Records shown -
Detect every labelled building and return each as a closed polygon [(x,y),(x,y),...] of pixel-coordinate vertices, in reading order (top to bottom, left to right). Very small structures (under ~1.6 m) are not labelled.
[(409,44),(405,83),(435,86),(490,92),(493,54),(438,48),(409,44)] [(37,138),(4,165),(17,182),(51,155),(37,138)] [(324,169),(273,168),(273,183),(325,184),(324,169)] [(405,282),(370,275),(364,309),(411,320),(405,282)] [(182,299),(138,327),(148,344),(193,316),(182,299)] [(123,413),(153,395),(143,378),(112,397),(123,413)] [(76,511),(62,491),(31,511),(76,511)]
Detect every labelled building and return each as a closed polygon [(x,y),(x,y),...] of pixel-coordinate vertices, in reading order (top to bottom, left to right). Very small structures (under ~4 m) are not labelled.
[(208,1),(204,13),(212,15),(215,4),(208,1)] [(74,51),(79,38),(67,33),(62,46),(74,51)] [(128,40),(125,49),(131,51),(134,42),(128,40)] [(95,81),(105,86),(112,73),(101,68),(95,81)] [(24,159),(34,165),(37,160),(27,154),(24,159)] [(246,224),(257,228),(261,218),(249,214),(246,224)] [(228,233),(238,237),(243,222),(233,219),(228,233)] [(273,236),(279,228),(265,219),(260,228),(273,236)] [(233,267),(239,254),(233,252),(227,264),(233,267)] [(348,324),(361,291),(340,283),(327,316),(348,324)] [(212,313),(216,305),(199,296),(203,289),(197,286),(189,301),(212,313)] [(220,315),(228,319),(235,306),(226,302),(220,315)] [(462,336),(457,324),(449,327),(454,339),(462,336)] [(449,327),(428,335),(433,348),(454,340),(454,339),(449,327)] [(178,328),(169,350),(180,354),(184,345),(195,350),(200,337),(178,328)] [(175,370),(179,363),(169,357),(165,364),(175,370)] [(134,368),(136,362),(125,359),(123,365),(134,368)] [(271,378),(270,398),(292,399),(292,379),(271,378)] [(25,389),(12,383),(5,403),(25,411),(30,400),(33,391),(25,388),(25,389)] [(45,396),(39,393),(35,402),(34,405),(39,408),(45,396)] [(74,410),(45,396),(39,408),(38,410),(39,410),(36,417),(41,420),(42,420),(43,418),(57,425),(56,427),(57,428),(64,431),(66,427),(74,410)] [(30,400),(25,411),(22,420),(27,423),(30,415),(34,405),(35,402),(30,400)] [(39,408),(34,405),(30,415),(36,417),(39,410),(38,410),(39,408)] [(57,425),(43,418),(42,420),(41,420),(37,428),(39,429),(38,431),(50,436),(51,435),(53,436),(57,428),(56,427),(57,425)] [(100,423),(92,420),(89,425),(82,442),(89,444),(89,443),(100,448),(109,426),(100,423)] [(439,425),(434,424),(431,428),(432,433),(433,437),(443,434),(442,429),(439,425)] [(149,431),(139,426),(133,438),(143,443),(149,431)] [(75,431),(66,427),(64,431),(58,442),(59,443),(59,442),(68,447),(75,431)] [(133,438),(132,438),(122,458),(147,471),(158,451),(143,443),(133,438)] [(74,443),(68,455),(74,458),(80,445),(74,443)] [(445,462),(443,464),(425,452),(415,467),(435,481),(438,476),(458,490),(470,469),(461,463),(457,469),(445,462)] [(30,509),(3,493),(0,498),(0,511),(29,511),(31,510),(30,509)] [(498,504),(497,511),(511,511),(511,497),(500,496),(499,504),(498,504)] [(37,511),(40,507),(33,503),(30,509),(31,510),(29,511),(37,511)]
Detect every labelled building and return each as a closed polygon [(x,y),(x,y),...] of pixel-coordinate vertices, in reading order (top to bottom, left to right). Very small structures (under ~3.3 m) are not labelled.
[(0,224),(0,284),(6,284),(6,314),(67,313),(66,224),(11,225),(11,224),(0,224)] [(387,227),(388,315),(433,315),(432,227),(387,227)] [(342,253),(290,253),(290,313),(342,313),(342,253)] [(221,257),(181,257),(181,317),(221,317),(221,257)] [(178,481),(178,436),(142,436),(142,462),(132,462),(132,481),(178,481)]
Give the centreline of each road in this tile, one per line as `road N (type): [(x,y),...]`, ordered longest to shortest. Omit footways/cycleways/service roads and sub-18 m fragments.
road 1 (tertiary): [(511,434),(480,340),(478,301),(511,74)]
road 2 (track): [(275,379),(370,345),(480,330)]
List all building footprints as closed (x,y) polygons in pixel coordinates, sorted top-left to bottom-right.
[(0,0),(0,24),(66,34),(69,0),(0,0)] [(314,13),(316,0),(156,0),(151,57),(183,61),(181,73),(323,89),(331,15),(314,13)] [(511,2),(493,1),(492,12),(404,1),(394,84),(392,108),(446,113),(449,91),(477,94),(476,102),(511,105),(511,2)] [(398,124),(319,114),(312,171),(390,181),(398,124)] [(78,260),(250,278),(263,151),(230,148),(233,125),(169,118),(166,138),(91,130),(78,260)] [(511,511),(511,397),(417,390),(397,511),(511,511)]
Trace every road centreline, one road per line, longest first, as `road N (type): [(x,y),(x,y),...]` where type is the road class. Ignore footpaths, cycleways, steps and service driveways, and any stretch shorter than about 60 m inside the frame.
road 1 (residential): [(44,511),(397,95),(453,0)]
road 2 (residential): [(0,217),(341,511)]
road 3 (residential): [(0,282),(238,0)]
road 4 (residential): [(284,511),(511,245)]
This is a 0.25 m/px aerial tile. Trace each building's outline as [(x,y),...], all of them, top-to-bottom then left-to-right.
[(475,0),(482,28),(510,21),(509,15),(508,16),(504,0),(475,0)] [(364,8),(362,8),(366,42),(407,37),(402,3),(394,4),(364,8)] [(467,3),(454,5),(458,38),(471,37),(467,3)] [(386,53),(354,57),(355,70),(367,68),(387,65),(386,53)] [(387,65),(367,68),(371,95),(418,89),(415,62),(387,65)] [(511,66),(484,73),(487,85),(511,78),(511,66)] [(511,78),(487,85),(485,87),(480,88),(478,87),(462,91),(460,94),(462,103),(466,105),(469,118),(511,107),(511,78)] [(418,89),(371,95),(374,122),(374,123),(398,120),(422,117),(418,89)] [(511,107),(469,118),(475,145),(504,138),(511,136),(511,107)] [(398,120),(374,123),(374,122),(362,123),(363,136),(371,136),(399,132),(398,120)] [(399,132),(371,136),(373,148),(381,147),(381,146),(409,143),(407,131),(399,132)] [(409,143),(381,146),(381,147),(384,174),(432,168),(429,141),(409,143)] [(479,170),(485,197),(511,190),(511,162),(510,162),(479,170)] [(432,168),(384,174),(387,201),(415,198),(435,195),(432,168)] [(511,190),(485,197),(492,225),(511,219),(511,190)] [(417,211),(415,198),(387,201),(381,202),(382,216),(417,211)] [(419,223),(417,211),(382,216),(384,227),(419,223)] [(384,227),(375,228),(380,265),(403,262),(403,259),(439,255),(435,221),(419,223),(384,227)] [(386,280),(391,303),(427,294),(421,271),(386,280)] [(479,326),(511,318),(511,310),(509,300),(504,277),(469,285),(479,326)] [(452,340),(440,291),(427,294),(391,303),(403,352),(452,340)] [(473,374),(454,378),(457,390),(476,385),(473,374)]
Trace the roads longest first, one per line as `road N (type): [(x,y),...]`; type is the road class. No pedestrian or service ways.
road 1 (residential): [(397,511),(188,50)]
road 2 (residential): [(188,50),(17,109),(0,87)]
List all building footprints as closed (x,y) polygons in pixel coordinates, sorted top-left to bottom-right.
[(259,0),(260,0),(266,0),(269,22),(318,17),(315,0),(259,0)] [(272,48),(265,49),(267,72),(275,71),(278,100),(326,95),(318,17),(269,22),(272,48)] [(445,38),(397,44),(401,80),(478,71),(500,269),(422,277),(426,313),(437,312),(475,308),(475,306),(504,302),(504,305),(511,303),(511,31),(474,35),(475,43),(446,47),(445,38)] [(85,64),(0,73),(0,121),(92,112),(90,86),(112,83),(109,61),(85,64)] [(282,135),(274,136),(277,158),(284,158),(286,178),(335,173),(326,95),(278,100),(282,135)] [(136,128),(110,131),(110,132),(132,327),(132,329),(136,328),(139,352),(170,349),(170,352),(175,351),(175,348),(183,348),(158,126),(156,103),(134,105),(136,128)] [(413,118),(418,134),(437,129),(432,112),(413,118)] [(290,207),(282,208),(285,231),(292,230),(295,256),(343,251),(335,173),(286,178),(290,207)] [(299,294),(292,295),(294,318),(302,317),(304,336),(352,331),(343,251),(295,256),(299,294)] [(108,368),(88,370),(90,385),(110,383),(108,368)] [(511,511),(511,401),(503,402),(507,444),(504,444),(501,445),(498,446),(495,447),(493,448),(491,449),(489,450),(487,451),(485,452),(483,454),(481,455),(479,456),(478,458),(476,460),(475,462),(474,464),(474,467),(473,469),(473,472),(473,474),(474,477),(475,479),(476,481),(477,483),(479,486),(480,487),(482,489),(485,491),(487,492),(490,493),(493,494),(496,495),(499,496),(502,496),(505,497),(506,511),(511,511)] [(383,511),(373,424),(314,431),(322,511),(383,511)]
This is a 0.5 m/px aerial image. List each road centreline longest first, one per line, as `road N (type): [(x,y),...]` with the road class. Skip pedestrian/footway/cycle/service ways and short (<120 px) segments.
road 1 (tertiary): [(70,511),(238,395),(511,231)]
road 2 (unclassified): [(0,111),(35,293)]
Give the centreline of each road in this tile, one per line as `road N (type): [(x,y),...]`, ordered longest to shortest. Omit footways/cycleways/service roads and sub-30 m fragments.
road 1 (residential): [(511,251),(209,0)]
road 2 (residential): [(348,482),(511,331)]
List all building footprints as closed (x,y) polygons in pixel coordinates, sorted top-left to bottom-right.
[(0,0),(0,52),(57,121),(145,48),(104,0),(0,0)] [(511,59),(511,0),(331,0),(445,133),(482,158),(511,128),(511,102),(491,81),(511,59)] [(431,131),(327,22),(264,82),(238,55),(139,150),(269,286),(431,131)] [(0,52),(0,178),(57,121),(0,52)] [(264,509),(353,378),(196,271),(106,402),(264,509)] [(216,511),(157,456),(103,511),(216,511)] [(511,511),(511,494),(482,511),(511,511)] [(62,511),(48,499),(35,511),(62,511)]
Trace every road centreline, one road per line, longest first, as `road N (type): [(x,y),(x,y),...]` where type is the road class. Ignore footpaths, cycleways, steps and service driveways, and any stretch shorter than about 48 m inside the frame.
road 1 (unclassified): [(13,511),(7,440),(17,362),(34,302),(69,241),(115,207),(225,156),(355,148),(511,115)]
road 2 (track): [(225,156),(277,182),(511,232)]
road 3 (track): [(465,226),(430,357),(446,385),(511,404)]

Directions - Reproduce everything from the line containing "sub-30 m fragments." down to the line containing "road 1 (residential): [(511,251),(209,0)]", substituting "image" for "tile" and leaving everything else unchanged.

Task result -
Give the centreline of each road in this image, one per line as `road N (type): [(x,y),...]`, ordered longest to shortest. Omit footways/cycleways/service roads and sub-30 m fragments.
road 1 (residential): [(511,251),(209,0)]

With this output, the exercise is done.